Exercise data:
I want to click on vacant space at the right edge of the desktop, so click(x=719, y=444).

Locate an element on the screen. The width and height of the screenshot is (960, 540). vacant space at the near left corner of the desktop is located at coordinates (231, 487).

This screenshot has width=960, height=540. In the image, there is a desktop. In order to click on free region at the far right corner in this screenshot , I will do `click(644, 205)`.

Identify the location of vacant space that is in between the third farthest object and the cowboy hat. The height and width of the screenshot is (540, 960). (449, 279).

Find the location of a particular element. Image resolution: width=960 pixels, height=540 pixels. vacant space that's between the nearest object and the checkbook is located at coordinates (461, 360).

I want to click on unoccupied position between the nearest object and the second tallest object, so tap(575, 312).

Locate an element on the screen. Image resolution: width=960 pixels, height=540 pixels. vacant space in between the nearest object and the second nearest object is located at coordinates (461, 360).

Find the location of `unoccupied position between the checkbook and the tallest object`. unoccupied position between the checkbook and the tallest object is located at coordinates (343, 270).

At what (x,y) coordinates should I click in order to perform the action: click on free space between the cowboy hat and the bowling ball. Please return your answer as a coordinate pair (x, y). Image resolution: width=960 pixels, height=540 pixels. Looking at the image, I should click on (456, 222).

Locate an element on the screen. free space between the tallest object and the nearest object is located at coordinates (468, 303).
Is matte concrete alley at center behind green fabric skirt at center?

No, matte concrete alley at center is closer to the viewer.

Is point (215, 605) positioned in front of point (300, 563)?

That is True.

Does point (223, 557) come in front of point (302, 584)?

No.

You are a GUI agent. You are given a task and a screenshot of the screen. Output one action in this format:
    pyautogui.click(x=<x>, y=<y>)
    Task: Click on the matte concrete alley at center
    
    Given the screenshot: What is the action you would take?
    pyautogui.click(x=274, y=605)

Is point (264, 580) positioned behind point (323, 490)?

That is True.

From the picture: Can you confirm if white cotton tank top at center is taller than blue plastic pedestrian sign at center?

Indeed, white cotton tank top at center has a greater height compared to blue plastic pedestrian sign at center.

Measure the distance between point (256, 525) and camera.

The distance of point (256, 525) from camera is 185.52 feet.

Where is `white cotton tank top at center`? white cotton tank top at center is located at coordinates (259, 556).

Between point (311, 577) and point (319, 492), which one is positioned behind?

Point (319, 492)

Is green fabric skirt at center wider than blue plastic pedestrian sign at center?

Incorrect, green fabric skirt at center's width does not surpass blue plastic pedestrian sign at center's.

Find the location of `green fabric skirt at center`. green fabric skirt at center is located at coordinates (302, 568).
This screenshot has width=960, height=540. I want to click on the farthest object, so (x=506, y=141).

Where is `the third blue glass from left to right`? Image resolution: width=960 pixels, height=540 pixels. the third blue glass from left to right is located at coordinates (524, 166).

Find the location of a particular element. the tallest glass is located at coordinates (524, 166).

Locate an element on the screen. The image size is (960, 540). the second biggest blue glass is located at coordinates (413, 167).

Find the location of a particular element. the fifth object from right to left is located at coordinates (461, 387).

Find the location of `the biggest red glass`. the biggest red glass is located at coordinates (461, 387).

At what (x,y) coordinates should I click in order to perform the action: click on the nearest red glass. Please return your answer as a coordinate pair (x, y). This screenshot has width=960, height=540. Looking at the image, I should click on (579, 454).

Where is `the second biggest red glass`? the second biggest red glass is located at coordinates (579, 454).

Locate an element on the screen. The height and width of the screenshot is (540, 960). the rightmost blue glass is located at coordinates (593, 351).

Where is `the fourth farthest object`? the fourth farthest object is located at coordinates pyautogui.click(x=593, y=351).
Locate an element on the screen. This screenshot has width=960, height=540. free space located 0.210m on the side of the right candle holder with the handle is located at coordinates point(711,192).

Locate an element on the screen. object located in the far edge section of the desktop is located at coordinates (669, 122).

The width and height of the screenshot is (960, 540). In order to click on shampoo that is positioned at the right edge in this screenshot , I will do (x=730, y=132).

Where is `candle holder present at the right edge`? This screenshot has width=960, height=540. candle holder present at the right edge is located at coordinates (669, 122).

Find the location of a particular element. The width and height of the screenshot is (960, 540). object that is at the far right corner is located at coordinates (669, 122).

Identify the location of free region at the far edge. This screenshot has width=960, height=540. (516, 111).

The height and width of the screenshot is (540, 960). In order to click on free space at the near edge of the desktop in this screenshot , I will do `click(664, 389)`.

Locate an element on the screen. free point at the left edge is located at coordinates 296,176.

What you have to do:
Reproduce all of the records above word for word, from the first line to the last.

Answer for this exercise:
I want to click on vacant space at the right edge of the desktop, so click(x=719, y=444).

Locate an element on the screen. The width and height of the screenshot is (960, 540). vacant space at the near left corner of the desktop is located at coordinates (231, 487).

This screenshot has width=960, height=540. In the image, there is a desktop. In order to click on free region at the far right corner in this screenshot , I will do `click(644, 205)`.

Identify the location of vacant space that is in between the third farthest object and the cowboy hat. The height and width of the screenshot is (540, 960). (449, 279).

Find the location of a particular element. Image resolution: width=960 pixels, height=540 pixels. vacant space that's between the nearest object and the checkbook is located at coordinates (461, 360).

I want to click on unoccupied position between the nearest object and the second tallest object, so tap(575, 312).

Locate an element on the screen. Image resolution: width=960 pixels, height=540 pixels. vacant space in between the nearest object and the second nearest object is located at coordinates (461, 360).

Find the location of `unoccupied position between the checkbook and the tallest object`. unoccupied position between the checkbook and the tallest object is located at coordinates (343, 270).

At what (x,y) coordinates should I click in order to perform the action: click on free space between the cowboy hat and the bowling ball. Please return your answer as a coordinate pair (x, y). Image resolution: width=960 pixels, height=540 pixels. Looking at the image, I should click on (456, 222).

Locate an element on the screen. free space between the tallest object and the nearest object is located at coordinates (468, 303).
Is matte concrete alley at center behind green fabric skirt at center?

No, matte concrete alley at center is closer to the viewer.

Is point (215, 605) positioned in front of point (300, 563)?

That is True.

Does point (223, 557) come in front of point (302, 584)?

No.

You are a GUI agent. You are given a task and a screenshot of the screen. Output one action in this format:
    pyautogui.click(x=<x>, y=<y>)
    Task: Click on the matte concrete alley at center
    
    Given the screenshot: What is the action you would take?
    pyautogui.click(x=274, y=605)

Is point (264, 580) positioned behind point (323, 490)?

That is True.

From the picture: Can you confirm if white cotton tank top at center is taller than blue plastic pedestrian sign at center?

Indeed, white cotton tank top at center has a greater height compared to blue plastic pedestrian sign at center.

Measure the distance between point (256, 525) and camera.

The distance of point (256, 525) from camera is 185.52 feet.

Where is `white cotton tank top at center`? white cotton tank top at center is located at coordinates (259, 556).

Between point (311, 577) and point (319, 492), which one is positioned behind?

Point (319, 492)

Is green fabric skirt at center wider than blue plastic pedestrian sign at center?

Incorrect, green fabric skirt at center's width does not surpass blue plastic pedestrian sign at center's.

Find the location of `green fabric skirt at center`. green fabric skirt at center is located at coordinates (302, 568).
This screenshot has width=960, height=540. I want to click on the farthest object, so (x=506, y=141).

Where is `the third blue glass from left to right`? Image resolution: width=960 pixels, height=540 pixels. the third blue glass from left to right is located at coordinates (524, 166).

Find the location of a particular element. the tallest glass is located at coordinates (524, 166).

Locate an element on the screen. The image size is (960, 540). the second biggest blue glass is located at coordinates (413, 167).

Find the location of a particular element. the fifth object from right to left is located at coordinates (461, 387).

Find the location of `the biggest red glass`. the biggest red glass is located at coordinates (461, 387).

At what (x,y) coordinates should I click in order to perform the action: click on the nearest red glass. Please return your answer as a coordinate pair (x, y). This screenshot has width=960, height=540. Looking at the image, I should click on (579, 454).

Where is `the second biggest red glass`? the second biggest red glass is located at coordinates (579, 454).

Locate an element on the screen. The height and width of the screenshot is (540, 960). the rightmost blue glass is located at coordinates (593, 351).

Where is `the fourth farthest object`? the fourth farthest object is located at coordinates pyautogui.click(x=593, y=351).
Locate an element on the screen. This screenshot has width=960, height=540. free space located 0.210m on the side of the right candle holder with the handle is located at coordinates point(711,192).

Locate an element on the screen. object located in the far edge section of the desktop is located at coordinates (669, 122).

The width and height of the screenshot is (960, 540). In order to click on shampoo that is positioned at the right edge in this screenshot , I will do (x=730, y=132).

Where is `candle holder present at the right edge`? This screenshot has width=960, height=540. candle holder present at the right edge is located at coordinates (669, 122).

Find the location of a particular element. The width and height of the screenshot is (960, 540). object that is at the far right corner is located at coordinates (669, 122).

Identify the location of free region at the far edge. This screenshot has width=960, height=540. (516, 111).

The height and width of the screenshot is (540, 960). In order to click on free space at the near edge of the desktop in this screenshot , I will do `click(664, 389)`.

Locate an element on the screen. free point at the left edge is located at coordinates 296,176.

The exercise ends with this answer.